| Required action |
After locating the line with "red arrow: (88, 105) -> (122, 162), moved" below, output it and each following line exactly, stopping after the line with "gray line: (127, 115) -> (165, 126), moved". No pictures.

━━ Data for this exercise ━━

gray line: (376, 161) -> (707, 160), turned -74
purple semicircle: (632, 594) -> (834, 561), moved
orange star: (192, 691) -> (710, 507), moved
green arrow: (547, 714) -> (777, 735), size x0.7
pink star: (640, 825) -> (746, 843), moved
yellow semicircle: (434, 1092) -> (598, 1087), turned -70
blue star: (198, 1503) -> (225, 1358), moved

━━━
━━ Data for this exercise ━━

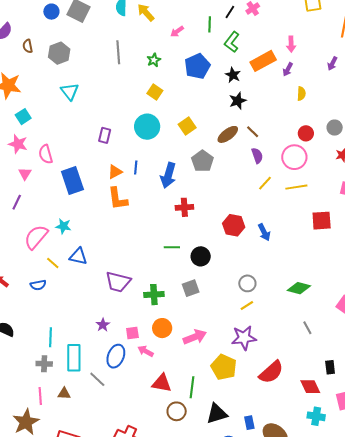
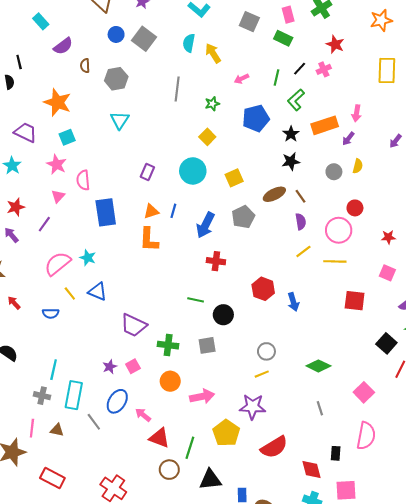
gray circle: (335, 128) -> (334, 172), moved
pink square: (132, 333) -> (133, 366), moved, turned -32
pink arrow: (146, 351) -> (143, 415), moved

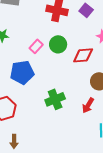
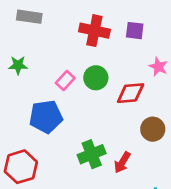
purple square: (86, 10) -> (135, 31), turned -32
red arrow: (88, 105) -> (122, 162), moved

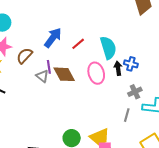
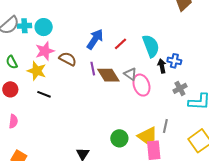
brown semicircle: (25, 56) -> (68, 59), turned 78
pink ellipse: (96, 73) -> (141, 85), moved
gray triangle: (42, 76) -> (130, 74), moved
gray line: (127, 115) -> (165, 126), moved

━━━
━━ Data for this exercise ━━

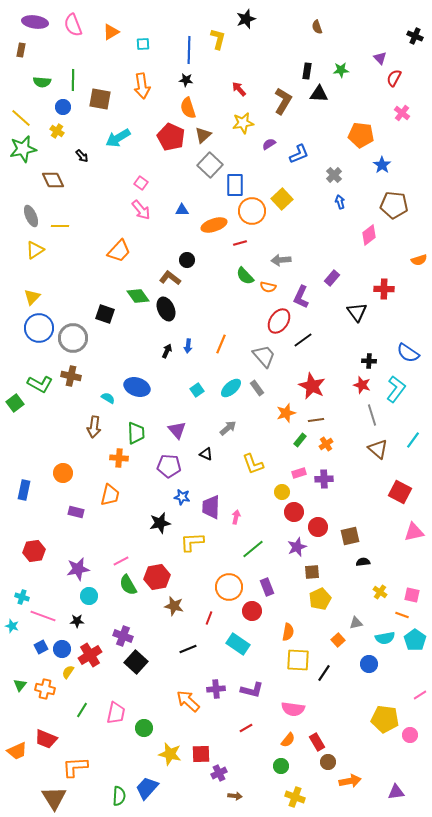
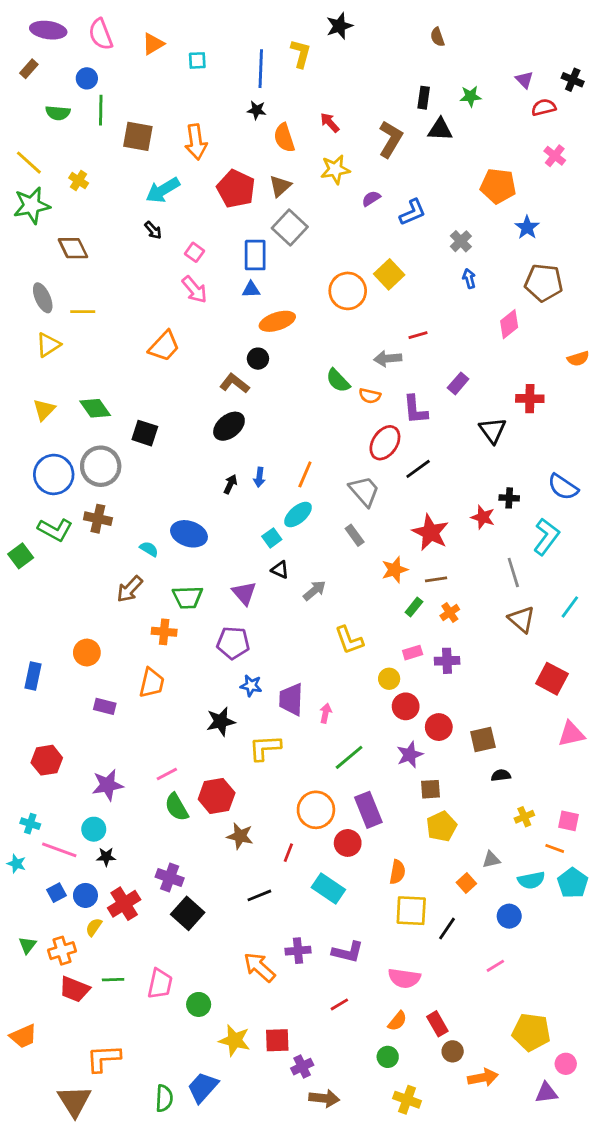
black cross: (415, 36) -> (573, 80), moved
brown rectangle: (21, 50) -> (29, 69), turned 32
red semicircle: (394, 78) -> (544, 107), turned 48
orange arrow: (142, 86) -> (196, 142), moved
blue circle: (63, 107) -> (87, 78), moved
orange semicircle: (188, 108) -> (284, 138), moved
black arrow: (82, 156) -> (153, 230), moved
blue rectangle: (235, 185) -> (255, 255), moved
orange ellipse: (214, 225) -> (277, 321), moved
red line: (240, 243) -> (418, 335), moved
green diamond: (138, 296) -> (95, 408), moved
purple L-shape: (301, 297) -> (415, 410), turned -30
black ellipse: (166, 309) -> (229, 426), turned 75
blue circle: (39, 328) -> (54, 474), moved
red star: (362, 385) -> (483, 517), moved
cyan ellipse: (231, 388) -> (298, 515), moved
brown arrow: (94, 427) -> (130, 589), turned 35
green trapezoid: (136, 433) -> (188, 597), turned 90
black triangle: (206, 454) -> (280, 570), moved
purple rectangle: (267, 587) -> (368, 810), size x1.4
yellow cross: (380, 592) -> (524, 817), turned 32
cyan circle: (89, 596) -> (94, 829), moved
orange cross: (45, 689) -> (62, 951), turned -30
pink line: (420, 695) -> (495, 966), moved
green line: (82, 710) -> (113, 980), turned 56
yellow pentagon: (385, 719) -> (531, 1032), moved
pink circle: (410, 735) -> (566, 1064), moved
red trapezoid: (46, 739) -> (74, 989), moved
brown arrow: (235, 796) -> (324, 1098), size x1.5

━━━

| Output for this task |
red arrow: (88, 105) -> (122, 162), moved

brown semicircle: (25, 56) -> (68, 59), turned 78
pink ellipse: (96, 73) -> (141, 85), moved
gray triangle: (42, 76) -> (130, 74), moved
gray line: (127, 115) -> (165, 126), moved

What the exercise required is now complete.